Items from a data source:
──────────
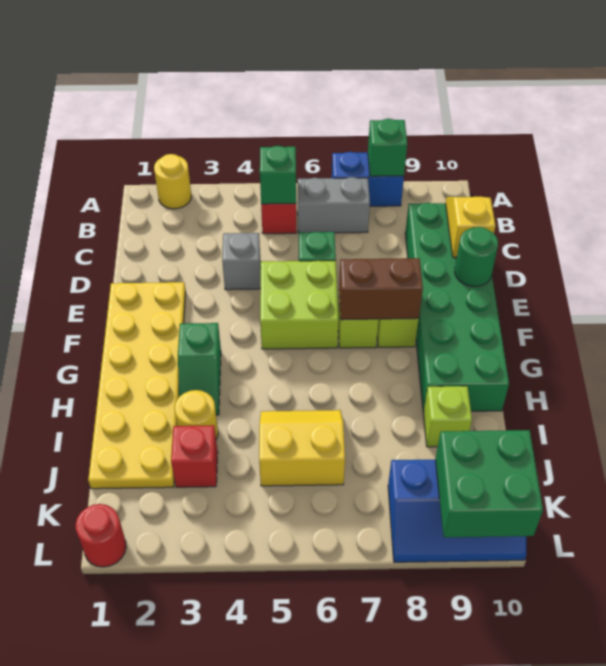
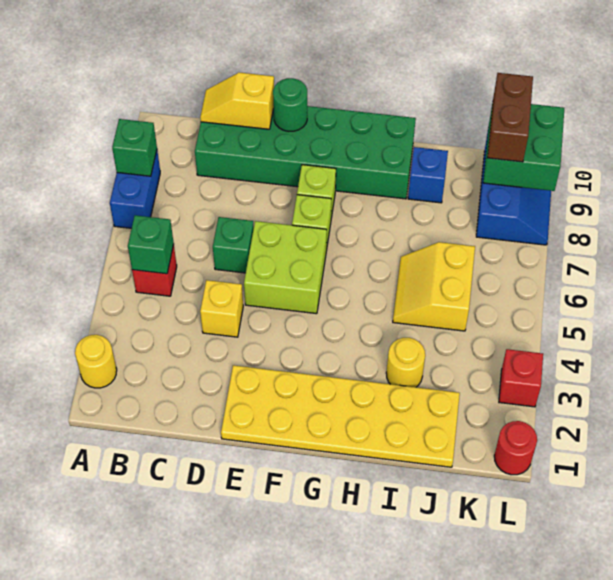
grey 1x2 brick [298,177,370,233] -> none
grey 1x1 brick [222,233,261,290] -> yellow 1x1 brick [200,280,243,337]
brown 1x2 brick [339,258,423,320] -> brown 1x2 brick moved to [487,73,533,162]
green 1x2 slope [178,323,221,415] -> none
lime 1x1 brick [423,386,472,447] -> blue 1x1 brick [408,147,448,203]
red 1x1 brick [171,425,218,487] -> red 1x1 brick moved to [499,349,543,407]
──────────
Copying begins at the line that holds "green 1x2 slope [178,323,221,415] -> none" and ends at the last line of the data above, with both included and each line kept exactly.

green 1x2 slope [178,323,221,415] -> none
lime 1x1 brick [423,386,472,447] -> blue 1x1 brick [408,147,448,203]
red 1x1 brick [171,425,218,487] -> red 1x1 brick moved to [499,349,543,407]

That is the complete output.